What you are asked to do |
Select the lines of the records containing the word "PIXELS" and list them.

--

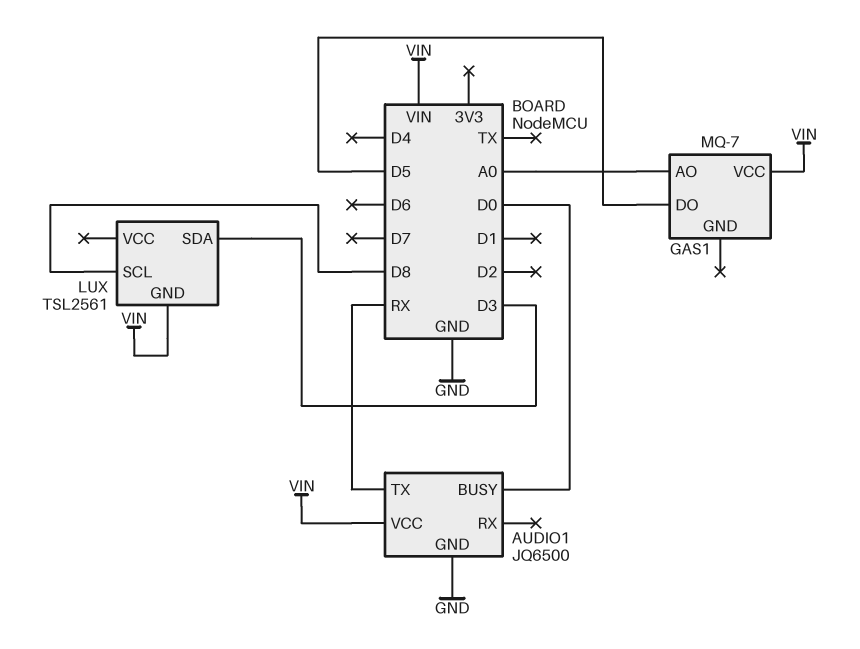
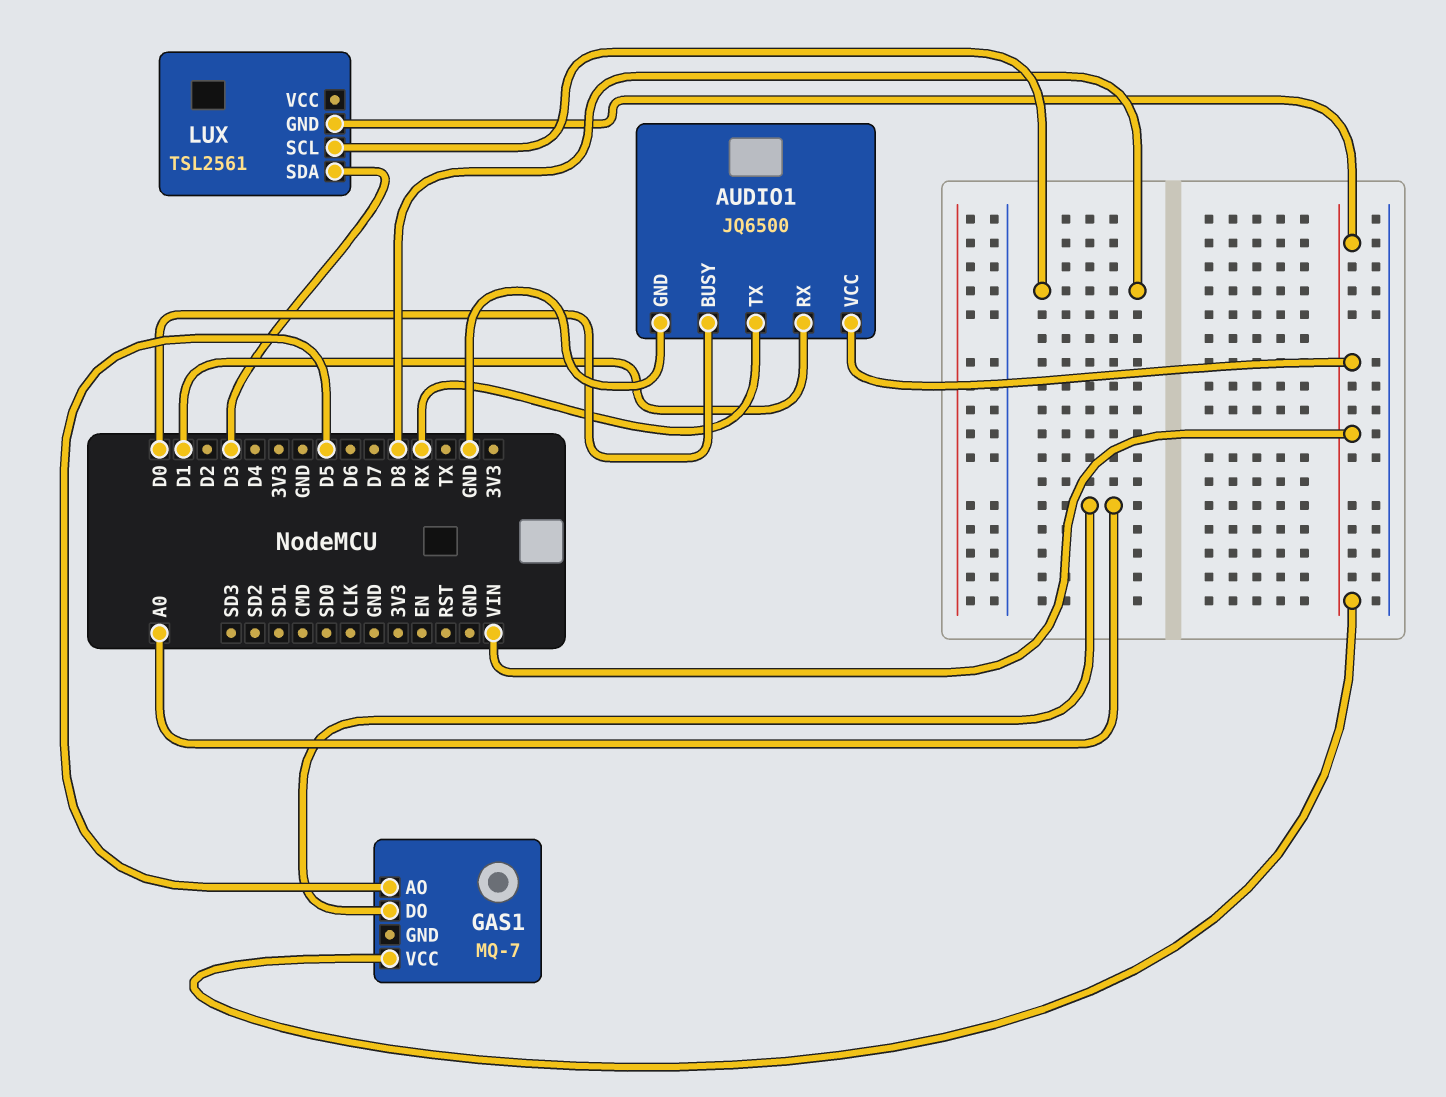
AUDIO1 pin RX: none -> D1
GAS1 pin AO: A0 -> D5
GAS1 pin DO: D5 -> A0

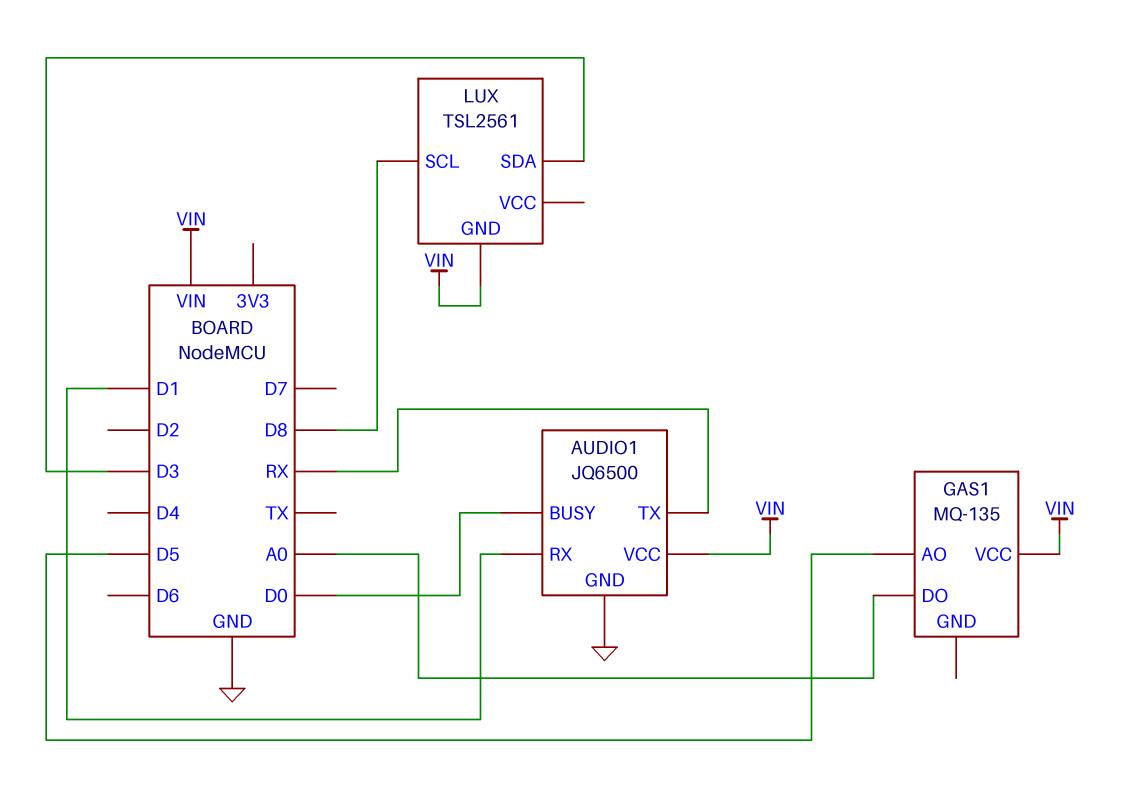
GAS1: MQ-7 -> MQ-135

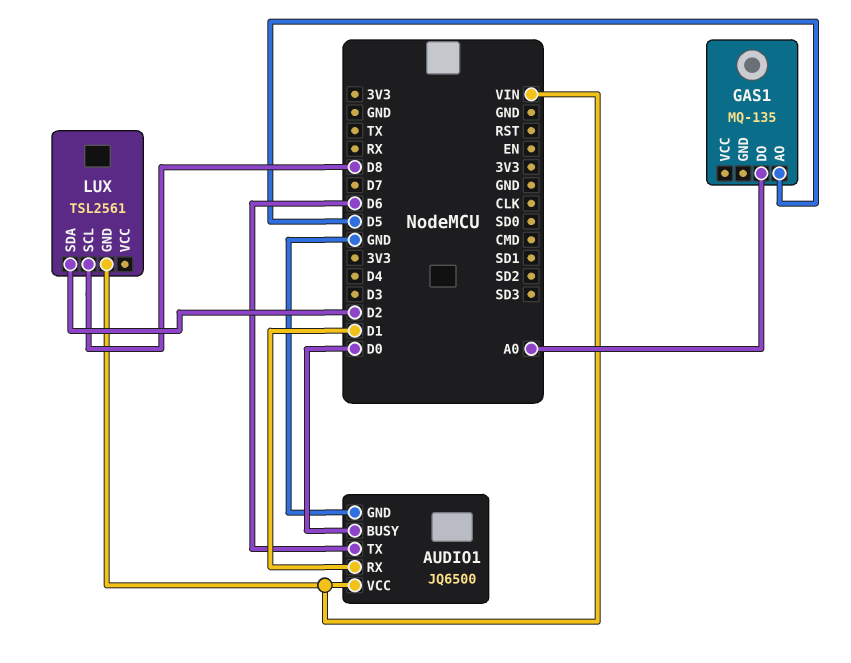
AUDIO1 pin TX: RX -> D6
GAS1 pin VCC: VIN -> none
LUX pin SDA: D3 -> D2

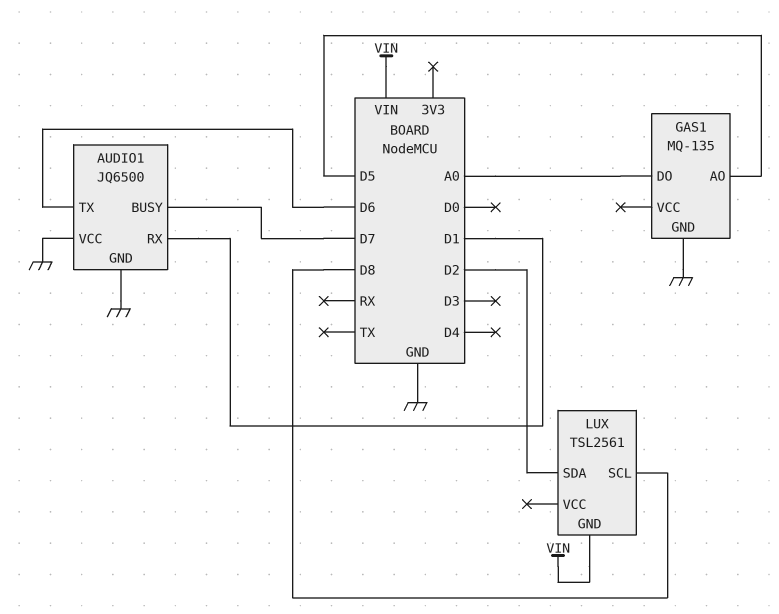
AUDIO1 pin BUSY: D0 -> D7
AUDIO1 pin VCC: VIN -> GND
GAS1 pin GND: none -> GND

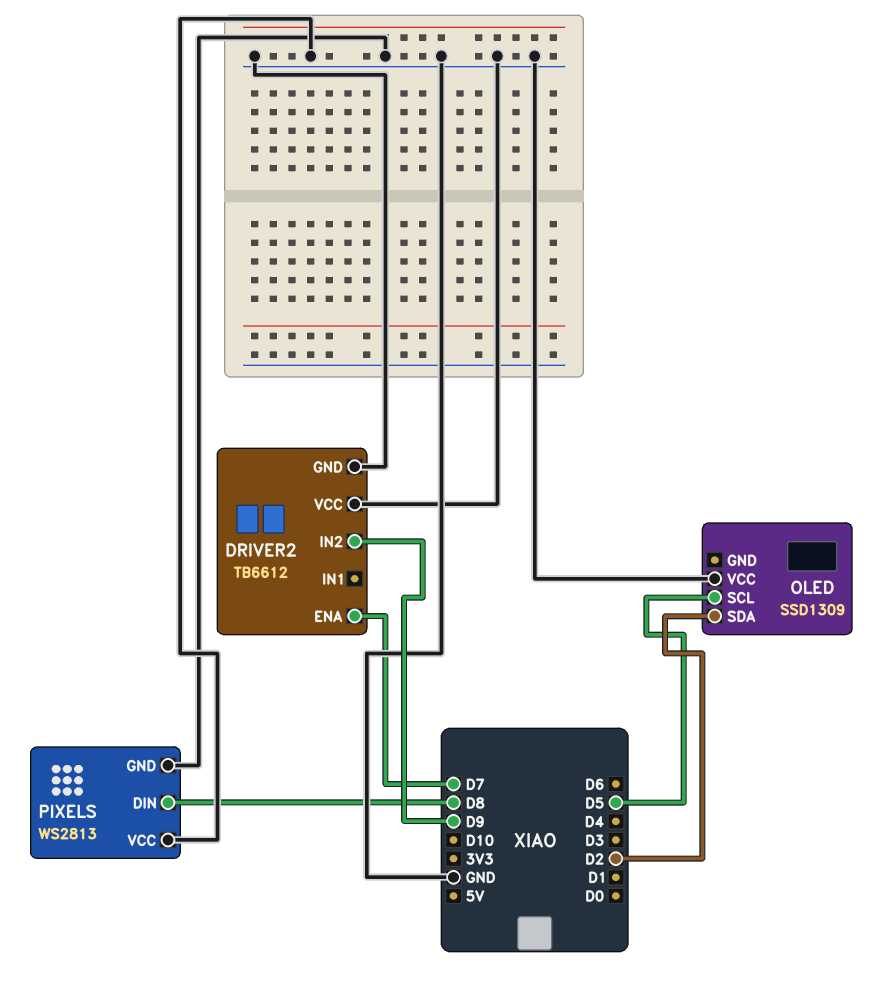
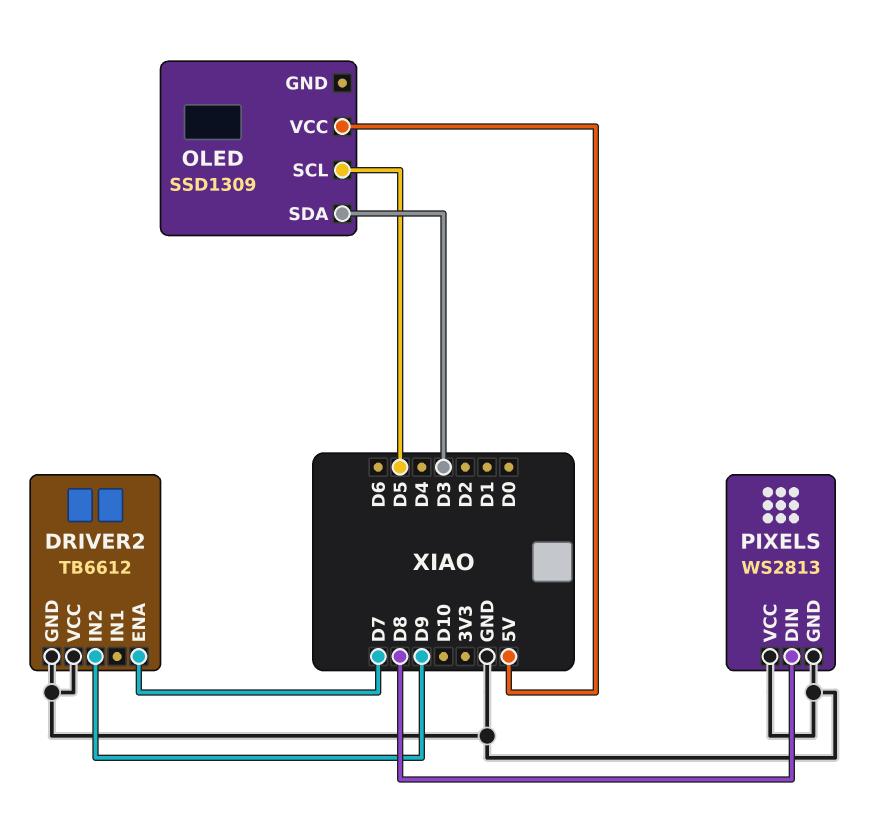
OLED pin SDA: D2 -> D3
OLED pin VCC: GND -> 5V

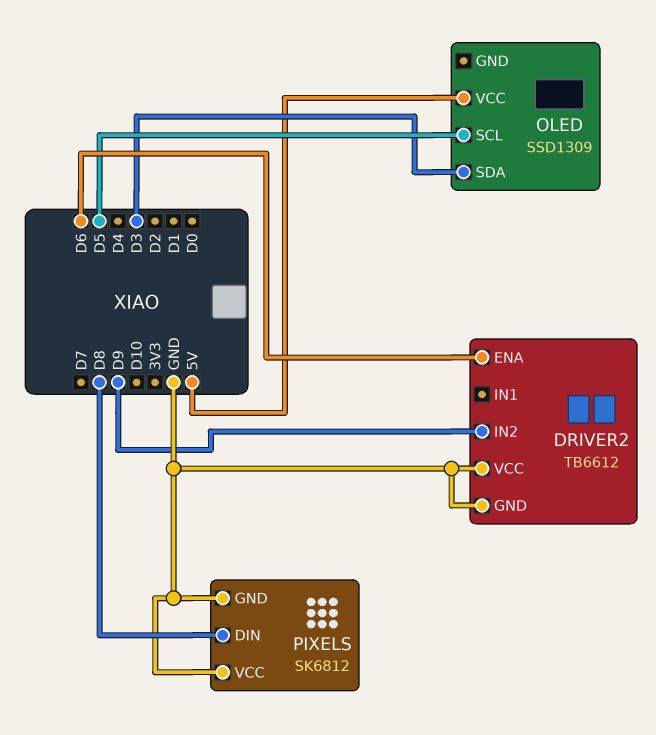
DRIVER2 pin ENA: D7 -> D6
PIXELS: WS2813 -> SK6812

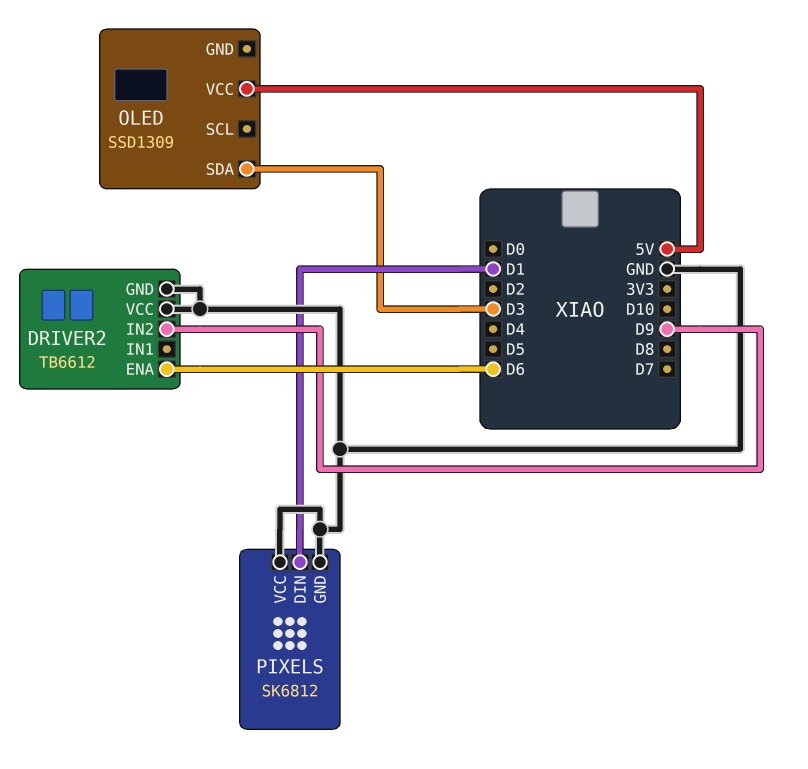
OLED pin SCL: D5 -> none
PIXELS pin DIN: D8 -> D1

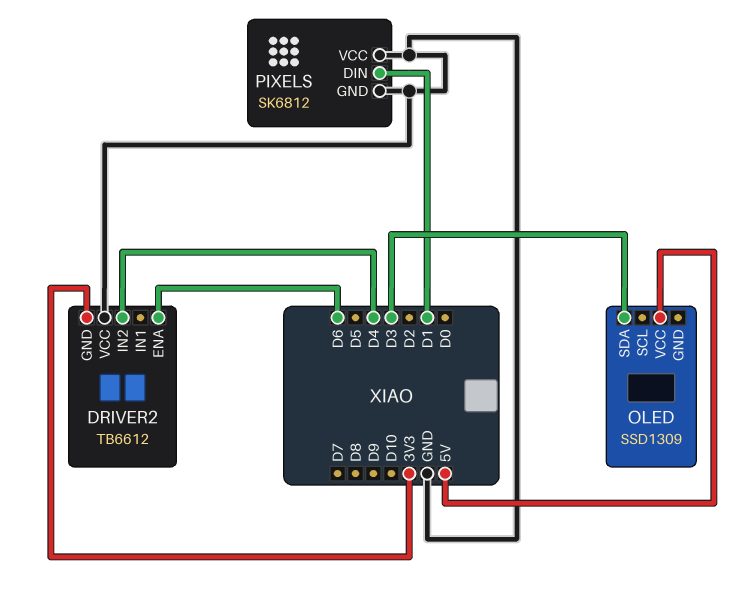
DRIVER2 pin GND: GND -> 3V3
DRIVER2 pin IN2: D9 -> D4

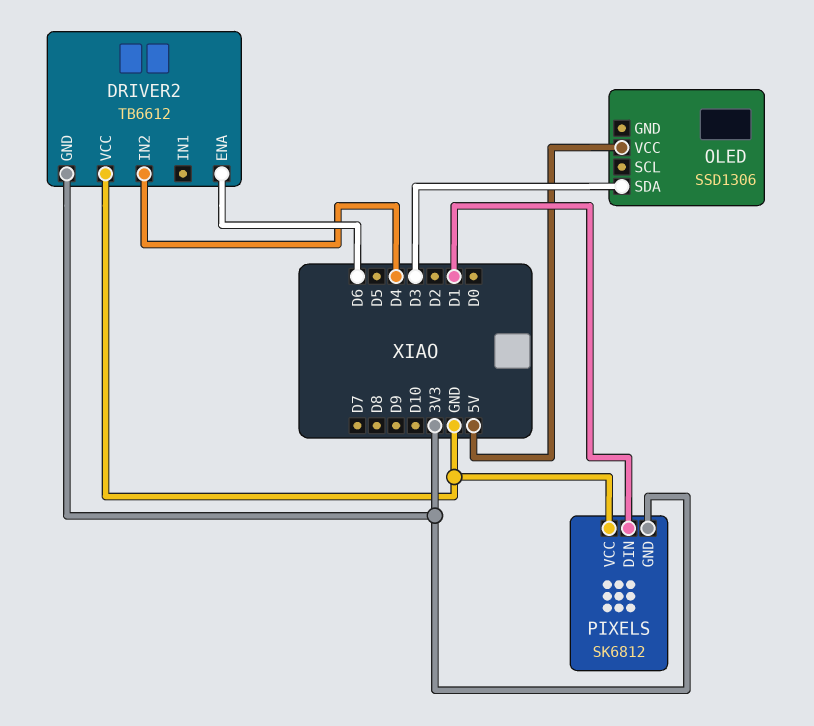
OLED: SSD1309 -> SSD1306
PIXELS pin GND: GND -> 3V3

--

Expected answer |
PIXELS: WS2813 -> SK6812
PIXELS pin DIN: D8 -> D1
PIXELS pin GND: GND -> 3V3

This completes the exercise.